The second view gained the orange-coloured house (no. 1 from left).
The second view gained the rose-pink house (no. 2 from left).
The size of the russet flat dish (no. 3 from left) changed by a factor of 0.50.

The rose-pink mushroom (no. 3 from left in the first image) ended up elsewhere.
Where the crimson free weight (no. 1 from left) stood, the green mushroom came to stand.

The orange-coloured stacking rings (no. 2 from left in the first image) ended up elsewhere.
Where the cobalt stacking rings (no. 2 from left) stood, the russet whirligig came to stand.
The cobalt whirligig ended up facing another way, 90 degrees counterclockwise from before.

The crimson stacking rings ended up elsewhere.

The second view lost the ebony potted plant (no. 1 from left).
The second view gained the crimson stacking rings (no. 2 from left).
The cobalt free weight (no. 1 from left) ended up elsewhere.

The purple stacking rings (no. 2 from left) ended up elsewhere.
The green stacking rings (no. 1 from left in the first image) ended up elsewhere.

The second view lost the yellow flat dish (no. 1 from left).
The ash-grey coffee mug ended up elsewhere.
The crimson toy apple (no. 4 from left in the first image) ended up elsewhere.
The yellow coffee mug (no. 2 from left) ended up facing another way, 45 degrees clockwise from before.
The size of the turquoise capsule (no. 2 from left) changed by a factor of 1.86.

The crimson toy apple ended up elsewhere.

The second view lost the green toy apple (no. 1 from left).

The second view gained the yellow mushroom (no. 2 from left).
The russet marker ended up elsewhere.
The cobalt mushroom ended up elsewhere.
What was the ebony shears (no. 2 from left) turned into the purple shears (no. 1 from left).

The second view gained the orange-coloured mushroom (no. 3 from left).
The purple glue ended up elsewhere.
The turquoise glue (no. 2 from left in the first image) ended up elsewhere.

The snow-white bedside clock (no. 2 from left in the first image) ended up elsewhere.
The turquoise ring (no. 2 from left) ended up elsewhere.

[Aim of the exercise]: From the data above, copy every line where "gained" appears.

[Response for this exercise]:
The second view gained the orange-coloured house (no. 1 from left).
The second view gained the rose-pink house (no. 2 from left).
The second view gained the crimson stacking rings (no. 2 from left).
The second view gained the yellow mushroom (no. 2 from left).
The second view gained the orange-coloured mushroom (no. 3 from left).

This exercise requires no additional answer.